## Work to complete
Take the lines below beginning at the line that has "[103,383] to [511,305]" and stopping after the line that has "white kedebabo [449,260]", and print them exactly as they are, with no other lines.

───── Records shown ─────

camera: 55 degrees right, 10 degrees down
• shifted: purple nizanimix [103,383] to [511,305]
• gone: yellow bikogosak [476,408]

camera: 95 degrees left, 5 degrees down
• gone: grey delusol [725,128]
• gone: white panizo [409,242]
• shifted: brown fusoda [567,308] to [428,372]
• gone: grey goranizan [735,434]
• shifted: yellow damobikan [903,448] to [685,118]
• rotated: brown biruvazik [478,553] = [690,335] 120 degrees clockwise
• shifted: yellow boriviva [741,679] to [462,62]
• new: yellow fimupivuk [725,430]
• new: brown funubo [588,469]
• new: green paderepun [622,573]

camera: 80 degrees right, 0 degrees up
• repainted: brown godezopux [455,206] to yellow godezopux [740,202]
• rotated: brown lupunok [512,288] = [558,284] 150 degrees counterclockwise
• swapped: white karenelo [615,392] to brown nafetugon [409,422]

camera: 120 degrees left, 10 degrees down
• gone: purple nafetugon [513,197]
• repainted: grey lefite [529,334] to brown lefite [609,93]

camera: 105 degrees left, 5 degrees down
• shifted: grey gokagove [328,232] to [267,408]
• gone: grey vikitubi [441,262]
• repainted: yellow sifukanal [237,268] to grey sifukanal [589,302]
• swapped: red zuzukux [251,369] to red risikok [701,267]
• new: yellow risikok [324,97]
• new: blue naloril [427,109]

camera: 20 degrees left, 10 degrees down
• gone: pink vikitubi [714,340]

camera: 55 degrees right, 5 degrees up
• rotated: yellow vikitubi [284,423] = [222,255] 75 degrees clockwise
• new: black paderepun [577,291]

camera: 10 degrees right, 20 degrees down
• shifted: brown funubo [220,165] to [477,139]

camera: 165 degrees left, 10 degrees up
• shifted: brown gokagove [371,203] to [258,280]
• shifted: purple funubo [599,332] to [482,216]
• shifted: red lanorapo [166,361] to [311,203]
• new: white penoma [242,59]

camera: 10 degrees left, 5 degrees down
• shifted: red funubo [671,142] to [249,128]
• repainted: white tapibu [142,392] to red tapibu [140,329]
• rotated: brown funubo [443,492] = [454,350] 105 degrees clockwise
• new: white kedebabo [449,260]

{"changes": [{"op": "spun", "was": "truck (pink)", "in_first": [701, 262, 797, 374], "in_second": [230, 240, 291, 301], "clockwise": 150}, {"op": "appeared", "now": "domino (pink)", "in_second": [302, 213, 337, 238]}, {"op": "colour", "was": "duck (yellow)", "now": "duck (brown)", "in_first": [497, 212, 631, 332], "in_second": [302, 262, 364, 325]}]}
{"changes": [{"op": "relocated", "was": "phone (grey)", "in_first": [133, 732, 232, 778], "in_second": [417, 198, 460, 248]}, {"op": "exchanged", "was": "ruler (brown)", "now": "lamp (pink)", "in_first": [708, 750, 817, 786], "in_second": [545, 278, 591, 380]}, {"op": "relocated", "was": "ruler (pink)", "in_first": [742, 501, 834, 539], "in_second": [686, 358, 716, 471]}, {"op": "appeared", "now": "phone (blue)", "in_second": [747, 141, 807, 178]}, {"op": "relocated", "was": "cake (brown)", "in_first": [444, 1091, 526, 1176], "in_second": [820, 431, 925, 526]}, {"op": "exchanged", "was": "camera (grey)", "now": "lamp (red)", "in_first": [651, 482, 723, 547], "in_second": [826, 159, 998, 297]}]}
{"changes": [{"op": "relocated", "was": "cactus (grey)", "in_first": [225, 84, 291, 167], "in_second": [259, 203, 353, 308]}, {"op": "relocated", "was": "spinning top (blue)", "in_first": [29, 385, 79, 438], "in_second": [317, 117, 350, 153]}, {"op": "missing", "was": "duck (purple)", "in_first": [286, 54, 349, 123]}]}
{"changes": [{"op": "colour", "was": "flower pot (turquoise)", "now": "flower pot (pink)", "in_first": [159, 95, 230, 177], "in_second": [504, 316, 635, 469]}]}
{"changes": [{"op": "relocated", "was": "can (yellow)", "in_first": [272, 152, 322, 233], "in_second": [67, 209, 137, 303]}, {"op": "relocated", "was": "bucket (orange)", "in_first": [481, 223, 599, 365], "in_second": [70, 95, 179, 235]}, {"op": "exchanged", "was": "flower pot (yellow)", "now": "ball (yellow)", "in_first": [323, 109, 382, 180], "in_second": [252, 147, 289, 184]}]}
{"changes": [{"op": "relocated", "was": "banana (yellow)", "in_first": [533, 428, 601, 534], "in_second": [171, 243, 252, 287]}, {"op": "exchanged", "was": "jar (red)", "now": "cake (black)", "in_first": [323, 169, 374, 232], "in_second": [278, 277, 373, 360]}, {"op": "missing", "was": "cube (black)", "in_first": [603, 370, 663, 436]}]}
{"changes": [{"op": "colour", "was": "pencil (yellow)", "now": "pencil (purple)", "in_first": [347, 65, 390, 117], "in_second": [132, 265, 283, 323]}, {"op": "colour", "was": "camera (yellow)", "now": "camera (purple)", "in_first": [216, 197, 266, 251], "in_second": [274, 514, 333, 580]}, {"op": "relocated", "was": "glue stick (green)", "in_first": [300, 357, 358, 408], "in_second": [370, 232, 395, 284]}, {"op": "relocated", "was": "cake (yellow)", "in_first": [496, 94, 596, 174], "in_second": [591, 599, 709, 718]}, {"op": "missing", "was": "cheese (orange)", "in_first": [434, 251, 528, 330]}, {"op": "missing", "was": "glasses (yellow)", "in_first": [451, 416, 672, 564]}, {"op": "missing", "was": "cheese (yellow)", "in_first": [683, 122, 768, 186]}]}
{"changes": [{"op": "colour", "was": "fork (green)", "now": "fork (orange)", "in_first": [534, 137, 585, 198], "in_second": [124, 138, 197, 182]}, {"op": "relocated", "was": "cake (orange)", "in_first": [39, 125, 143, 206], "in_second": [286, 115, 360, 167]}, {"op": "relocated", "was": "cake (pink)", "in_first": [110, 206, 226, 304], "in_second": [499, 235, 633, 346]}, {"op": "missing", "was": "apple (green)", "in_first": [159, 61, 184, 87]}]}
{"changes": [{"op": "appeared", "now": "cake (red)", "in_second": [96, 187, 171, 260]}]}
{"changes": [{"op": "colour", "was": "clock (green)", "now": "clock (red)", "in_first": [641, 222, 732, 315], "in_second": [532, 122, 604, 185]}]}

─────

## Output below
• shifted: purple nizanimix [103,383] to [511,305]
• gone: yellow bikogosak [476,408]

camera: 95 degrees left, 5 degrees down
• gone: grey delusol [725,128]
• gone: white panizo [409,242]
• shifted: brown fusoda [567,308] to [428,372]
• gone: grey goranizan [735,434]
• shifted: yellow damobikan [903,448] to [685,118]
• rotated: brown biruvazik [478,553] = [690,335] 120 degrees clockwise
• shifted: yellow boriviva [741,679] to [462,62]
• new: yellow fimupivuk [725,430]
• new: brown funubo [588,469]
• new: green paderepun [622,573]

camera: 80 degrees right, 0 degrees up
• repainted: brown godezopux [455,206] to yellow godezopux [740,202]
• rotated: brown lupunok [512,288] = [558,284] 150 degrees counterclockwise
• swapped: white karenelo [615,392] to brown nafetugon [409,422]

camera: 120 degrees left, 10 degrees down
• gone: purple nafetugon [513,197]
• repainted: grey lefite [529,334] to brown lefite [609,93]

camera: 105 degrees left, 5 degrees down
• shifted: grey gokagove [328,232] to [267,408]
• gone: grey vikitubi [441,262]
• repainted: yellow sifukanal [237,268] to grey sifukanal [589,302]
• swapped: red zuzukux [251,369] to red risikok [701,267]
• new: yellow risikok [324,97]
• new: blue naloril [427,109]

camera: 20 degrees left, 10 degrees down
• gone: pink vikitubi [714,340]

camera: 55 degrees right, 5 degrees up
• rotated: yellow vikitubi [284,423] = [222,255] 75 degrees clockwise
• new: black paderepun [577,291]

camera: 10 degrees right, 20 degrees down
• shifted: brown funubo [220,165] to [477,139]

camera: 165 degrees left, 10 degrees up
• shifted: brown gokagove [371,203] to [258,280]
• shifted: purple funubo [599,332] to [482,216]
• shifted: red lanorapo [166,361] to [311,203]
• new: white penoma [242,59]

camera: 10 degrees left, 5 degrees down
• shifted: red funubo [671,142] to [249,128]
• repainted: white tapibu [142,392] to red tapibu [140,329]
• rotated: brown funubo [443,492] = [454,350] 105 degrees clockwise
• new: white kedebabo [449,260]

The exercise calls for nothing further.